-------- DATA FOR THIS TASK --------
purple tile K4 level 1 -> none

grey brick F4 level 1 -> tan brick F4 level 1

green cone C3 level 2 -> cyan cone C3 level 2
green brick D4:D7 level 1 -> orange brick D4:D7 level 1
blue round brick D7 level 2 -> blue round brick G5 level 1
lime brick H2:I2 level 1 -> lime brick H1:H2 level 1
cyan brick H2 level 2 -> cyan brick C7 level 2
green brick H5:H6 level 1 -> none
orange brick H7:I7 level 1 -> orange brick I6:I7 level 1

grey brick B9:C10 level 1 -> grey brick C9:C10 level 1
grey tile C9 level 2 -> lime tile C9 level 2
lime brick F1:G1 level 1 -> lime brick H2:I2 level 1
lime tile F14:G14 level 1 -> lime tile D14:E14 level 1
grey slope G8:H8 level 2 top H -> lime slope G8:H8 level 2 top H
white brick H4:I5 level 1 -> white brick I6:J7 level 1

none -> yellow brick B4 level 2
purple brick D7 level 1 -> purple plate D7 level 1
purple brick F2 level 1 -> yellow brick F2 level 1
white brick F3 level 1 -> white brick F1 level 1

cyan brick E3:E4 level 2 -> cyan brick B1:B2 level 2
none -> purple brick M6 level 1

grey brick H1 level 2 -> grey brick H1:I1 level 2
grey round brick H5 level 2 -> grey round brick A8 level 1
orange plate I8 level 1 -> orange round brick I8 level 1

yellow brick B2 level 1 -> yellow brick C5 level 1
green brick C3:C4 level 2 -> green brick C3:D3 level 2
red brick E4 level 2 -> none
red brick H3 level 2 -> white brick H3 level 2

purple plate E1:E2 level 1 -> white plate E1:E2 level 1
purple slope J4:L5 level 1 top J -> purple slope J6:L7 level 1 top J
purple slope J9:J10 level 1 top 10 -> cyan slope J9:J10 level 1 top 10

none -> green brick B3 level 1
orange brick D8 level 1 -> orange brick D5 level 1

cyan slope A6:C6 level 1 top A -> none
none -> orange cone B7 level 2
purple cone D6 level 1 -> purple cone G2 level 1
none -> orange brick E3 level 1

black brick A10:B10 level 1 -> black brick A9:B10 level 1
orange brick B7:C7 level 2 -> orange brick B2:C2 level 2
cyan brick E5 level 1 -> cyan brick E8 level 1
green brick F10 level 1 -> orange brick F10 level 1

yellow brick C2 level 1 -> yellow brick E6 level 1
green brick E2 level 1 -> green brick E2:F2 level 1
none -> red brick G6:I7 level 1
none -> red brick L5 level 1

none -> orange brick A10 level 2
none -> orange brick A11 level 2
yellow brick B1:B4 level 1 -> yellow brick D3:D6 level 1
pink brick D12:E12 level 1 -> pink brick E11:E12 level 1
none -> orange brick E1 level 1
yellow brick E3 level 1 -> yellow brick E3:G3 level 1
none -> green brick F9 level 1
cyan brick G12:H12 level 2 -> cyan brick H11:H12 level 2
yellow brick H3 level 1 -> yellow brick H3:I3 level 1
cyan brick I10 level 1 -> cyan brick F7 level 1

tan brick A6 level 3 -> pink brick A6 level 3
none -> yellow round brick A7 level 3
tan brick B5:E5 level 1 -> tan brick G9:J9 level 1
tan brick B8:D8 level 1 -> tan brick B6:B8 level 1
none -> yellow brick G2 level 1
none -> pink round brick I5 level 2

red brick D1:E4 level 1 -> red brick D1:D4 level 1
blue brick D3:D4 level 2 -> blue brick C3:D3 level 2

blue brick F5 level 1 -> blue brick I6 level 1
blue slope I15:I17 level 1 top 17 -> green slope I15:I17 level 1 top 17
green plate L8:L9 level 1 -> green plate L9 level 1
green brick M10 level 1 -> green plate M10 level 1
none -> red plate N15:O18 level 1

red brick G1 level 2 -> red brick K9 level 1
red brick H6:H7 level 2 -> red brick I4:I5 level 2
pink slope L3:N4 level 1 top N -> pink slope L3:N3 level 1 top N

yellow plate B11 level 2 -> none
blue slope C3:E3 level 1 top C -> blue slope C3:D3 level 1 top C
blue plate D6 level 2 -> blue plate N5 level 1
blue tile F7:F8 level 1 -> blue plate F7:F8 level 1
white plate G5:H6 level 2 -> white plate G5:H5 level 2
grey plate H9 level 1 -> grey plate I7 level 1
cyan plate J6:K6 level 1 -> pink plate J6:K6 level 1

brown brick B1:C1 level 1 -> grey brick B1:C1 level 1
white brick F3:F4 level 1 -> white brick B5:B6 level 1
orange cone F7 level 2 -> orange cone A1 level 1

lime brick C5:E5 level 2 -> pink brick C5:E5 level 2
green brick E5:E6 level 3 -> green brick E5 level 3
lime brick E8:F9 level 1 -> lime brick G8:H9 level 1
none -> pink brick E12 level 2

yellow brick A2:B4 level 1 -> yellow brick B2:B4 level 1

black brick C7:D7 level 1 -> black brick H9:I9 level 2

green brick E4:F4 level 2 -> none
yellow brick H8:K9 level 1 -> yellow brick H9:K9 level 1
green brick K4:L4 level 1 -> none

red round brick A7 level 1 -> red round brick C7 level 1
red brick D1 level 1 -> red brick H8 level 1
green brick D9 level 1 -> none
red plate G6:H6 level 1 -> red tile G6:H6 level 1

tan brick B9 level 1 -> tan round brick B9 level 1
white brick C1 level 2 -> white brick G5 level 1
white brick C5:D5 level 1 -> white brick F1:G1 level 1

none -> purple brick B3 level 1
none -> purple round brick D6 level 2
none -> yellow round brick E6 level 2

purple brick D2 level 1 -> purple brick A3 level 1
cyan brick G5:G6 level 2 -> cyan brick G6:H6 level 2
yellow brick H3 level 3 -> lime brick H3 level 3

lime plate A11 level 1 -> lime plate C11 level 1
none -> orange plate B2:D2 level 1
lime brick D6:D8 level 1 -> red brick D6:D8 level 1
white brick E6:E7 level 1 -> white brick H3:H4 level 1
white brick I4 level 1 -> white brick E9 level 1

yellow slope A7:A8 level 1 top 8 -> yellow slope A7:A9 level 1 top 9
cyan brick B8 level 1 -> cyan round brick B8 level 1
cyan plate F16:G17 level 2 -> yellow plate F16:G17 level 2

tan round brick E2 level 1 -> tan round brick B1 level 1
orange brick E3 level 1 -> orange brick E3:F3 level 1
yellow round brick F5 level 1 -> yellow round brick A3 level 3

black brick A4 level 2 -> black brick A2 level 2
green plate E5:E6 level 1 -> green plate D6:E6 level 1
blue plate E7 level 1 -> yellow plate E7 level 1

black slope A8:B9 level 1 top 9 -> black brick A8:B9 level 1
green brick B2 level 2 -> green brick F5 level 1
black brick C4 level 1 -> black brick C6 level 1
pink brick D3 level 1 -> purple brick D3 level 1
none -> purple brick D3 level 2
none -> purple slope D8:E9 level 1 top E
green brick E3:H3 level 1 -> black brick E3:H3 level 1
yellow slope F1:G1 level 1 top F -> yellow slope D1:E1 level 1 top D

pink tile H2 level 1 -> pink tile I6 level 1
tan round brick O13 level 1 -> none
--------
Give back exactly the lines above, from the line containing "red brick D1:E4" through the line containing "green plate L8:L9", with both end lines and nothing more.

EXERCISE SOLUTION:
red brick D1:E4 level 1 -> red brick D1:D4 level 1
blue brick D3:D4 level 2 -> blue brick C3:D3 level 2

blue brick F5 level 1 -> blue brick I6 level 1
blue slope I15:I17 level 1 top 17 -> green slope I15:I17 level 1 top 17
green plate L8:L9 level 1 -> green plate L9 level 1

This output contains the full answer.